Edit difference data
= Beginning of Section =
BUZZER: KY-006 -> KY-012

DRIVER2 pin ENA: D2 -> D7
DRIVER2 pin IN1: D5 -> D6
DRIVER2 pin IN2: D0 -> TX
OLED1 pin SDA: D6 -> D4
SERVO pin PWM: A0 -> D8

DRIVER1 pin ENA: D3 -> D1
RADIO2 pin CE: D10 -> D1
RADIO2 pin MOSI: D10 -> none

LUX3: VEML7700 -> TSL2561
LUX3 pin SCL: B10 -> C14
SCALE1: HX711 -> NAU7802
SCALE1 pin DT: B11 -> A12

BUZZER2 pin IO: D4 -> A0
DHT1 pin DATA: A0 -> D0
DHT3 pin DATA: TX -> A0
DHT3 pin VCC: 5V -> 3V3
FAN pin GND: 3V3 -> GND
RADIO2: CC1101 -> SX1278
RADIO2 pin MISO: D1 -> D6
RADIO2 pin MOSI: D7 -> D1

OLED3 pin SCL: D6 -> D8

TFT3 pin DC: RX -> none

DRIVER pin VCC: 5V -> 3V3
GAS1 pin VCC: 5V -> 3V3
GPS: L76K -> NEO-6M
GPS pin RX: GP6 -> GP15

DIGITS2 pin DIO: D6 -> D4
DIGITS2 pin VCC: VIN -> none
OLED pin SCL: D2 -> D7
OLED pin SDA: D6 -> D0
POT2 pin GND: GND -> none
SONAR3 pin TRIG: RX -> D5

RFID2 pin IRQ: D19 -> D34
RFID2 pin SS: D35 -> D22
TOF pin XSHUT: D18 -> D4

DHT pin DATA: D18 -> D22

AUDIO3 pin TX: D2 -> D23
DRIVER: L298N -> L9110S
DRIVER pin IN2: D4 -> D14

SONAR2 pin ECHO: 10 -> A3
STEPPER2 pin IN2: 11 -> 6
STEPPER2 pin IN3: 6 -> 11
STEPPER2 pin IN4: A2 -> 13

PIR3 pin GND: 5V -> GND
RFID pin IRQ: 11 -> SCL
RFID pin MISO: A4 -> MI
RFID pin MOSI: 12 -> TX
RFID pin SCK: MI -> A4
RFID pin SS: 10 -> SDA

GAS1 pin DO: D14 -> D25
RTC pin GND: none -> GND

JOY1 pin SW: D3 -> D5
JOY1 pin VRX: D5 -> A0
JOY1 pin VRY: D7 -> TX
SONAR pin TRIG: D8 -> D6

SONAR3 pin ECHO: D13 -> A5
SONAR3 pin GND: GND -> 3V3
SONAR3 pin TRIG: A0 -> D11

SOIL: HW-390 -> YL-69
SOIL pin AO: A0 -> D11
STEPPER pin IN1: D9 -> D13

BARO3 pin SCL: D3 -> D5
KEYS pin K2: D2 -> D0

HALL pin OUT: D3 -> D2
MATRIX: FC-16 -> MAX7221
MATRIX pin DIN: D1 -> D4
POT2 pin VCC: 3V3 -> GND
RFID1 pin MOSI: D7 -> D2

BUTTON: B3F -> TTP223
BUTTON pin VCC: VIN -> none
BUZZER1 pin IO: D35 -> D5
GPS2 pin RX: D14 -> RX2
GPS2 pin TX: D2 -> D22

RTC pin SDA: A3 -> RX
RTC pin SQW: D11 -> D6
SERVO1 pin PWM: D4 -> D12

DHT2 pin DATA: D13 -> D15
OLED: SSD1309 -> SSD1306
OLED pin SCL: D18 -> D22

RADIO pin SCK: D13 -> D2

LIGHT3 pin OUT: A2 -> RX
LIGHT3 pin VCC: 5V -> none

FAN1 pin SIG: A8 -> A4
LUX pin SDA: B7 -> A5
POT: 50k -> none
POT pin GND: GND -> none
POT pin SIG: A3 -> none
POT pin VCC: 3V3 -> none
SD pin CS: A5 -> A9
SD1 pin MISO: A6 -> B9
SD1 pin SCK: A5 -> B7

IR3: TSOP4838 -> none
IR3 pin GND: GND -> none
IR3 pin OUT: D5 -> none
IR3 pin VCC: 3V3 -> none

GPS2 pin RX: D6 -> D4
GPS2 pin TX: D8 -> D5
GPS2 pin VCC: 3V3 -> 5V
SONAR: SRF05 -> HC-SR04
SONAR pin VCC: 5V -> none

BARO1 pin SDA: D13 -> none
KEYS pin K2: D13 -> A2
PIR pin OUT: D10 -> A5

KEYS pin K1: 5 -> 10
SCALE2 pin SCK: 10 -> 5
= End of Section =
Take the lines from the first line of the records through the line holding "STEPPER2 pin IN2: 11 -> 6", both included, and please reproduce them exactly with nothing added.

YOUR RESPONSE
BUZZER: KY-006 -> KY-012

DRIVER2 pin ENA: D2 -> D7
DRIVER2 pin IN1: D5 -> D6
DRIVER2 pin IN2: D0 -> TX
OLED1 pin SDA: D6 -> D4
SERVO pin PWM: A0 -> D8

DRIVER1 pin ENA: D3 -> D1
RADIO2 pin CE: D10 -> D1
RADIO2 pin MOSI: D10 -> none

LUX3: VEML7700 -> TSL2561
LUX3 pin SCL: B10 -> C14
SCALE1: HX711 -> NAU7802
SCALE1 pin DT: B11 -> A12

BUZZER2 pin IO: D4 -> A0
DHT1 pin DATA: A0 -> D0
DHT3 pin DATA: TX -> A0
DHT3 pin VCC: 5V -> 3V3
FAN pin GND: 3V3 -> GND
RADIO2: CC1101 -> SX1278
RADIO2 pin MISO: D1 -> D6
RADIO2 pin MOSI: D7 -> D1

OLED3 pin SCL: D6 -> D8

TFT3 pin DC: RX -> none

DRIVER pin VCC: 5V -> 3V3
GAS1 pin VCC: 5V -> 3V3
GPS: L76K -> NEO-6M
GPS pin RX: GP6 -> GP15

DIGITS2 pin DIO: D6 -> D4
DIGITS2 pin VCC: VIN -> none
OLED pin SCL: D2 -> D7
OLED pin SDA: D6 -> D0
POT2 pin GND: GND -> none
SONAR3 pin TRIG: RX -> D5

RFID2 pin IRQ: D19 -> D34
RFID2 pin SS: D35 -> D22
TOF pin XSHUT: D18 -> D4

DHT pin DATA: D18 -> D22

AUDIO3 pin TX: D2 -> D23
DRIVER: L298N -> L9110S
DRIVER pin IN2: D4 -> D14

SONAR2 pin ECHO: 10 -> A3
STEPPER2 pin IN2: 11 -> 6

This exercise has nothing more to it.